[[ SOURCE MATERIAL open ]]

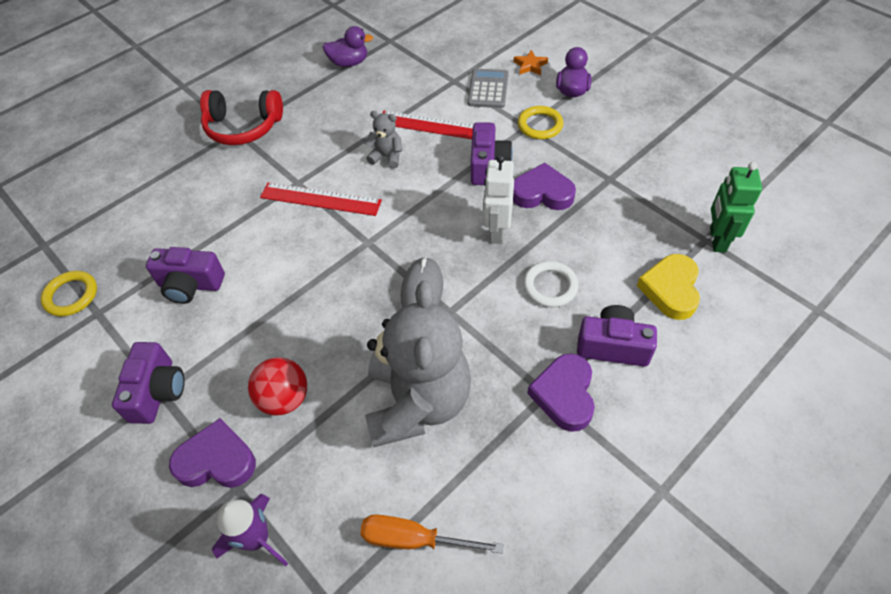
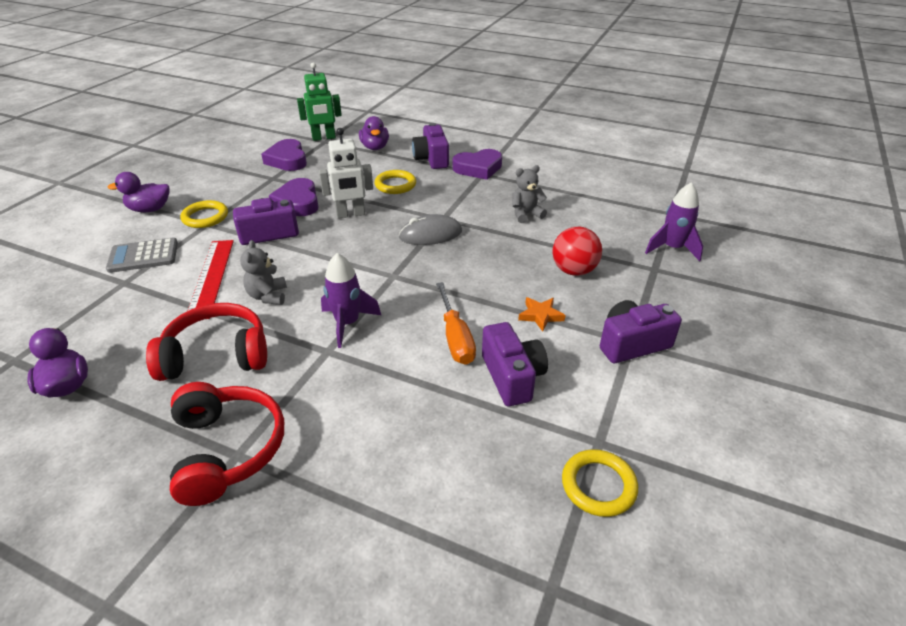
camera: 115 degrees left, 15 degrees down
purple heart [169,418,256,488] -> purple heart moved to [261,139,307,171]
red ruler [260,182,382,216] -> purple rocket [321,253,381,348]
orange screwdriver [360,514,504,554] -> orange screwdriver moved to [436,282,476,365]
grey teddy bear [365,281,471,447] -> grey teddy bear [513,165,547,223], size x0.42
orange star [514,50,548,75] -> orange star moved to [518,297,565,332]
white ring [523,261,578,307] -> yellow ring [374,170,416,194]
yellow heart [637,254,700,320] -> purple duck [359,116,389,150]
none -> red headphones [146,303,267,381]

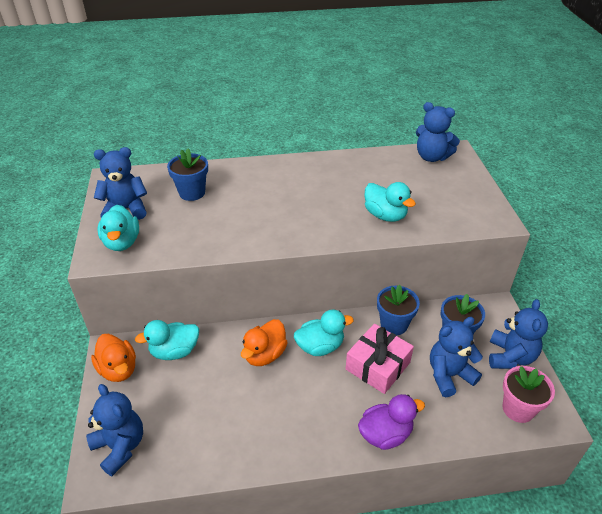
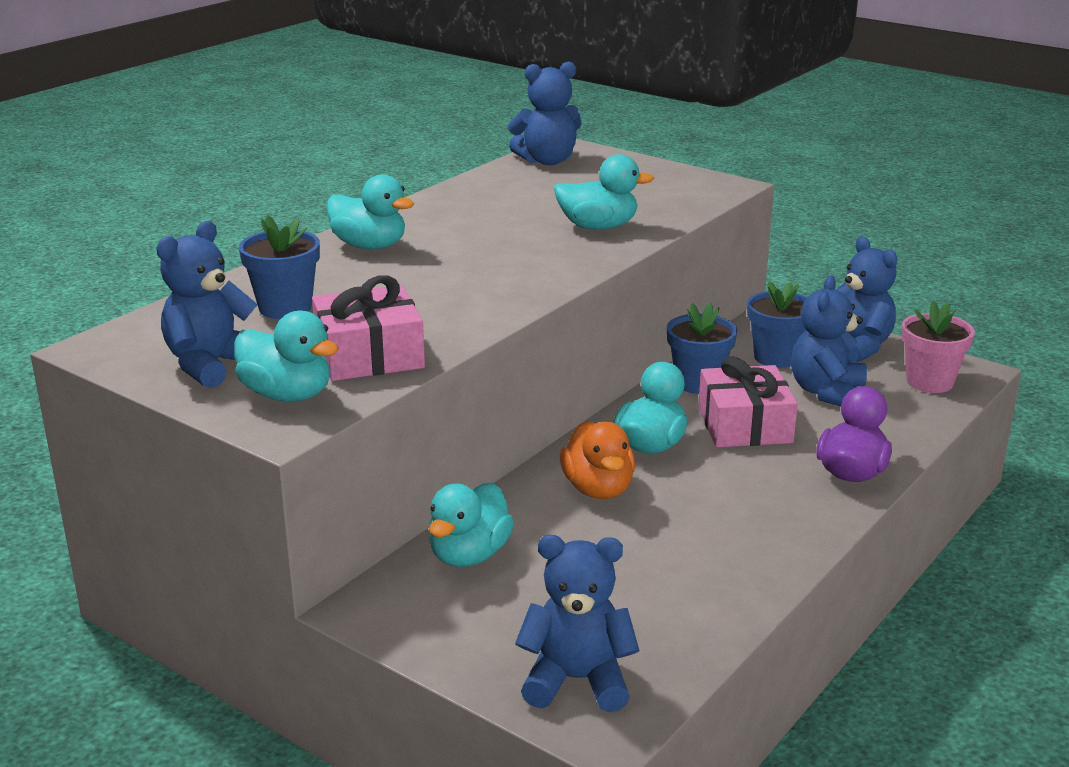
camera: 45 degrees left, 15 degrees down
orange duck [91,334,136,382] -> none
none -> pink gift [312,275,425,381]
none -> turquoise duck [327,174,414,249]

[[ SOURCE MATERIAL closed ]]

* [WHAT YOU SHOULD DO]
Starting at the line with "white ring [523,261,578,307]" and stopping at the final line of the material, reproduce each line exactly, both ends included. Leave the pictures out.

* [RESPONSE FOR THIS EXERCISE]
white ring [523,261,578,307] -> yellow ring [374,170,416,194]
yellow heart [637,254,700,320] -> purple duck [359,116,389,150]
none -> red headphones [146,303,267,381]

camera: 45 degrees left, 15 degrees down
orange duck [91,334,136,382] -> none
none -> pink gift [312,275,425,381]
none -> turquoise duck [327,174,414,249]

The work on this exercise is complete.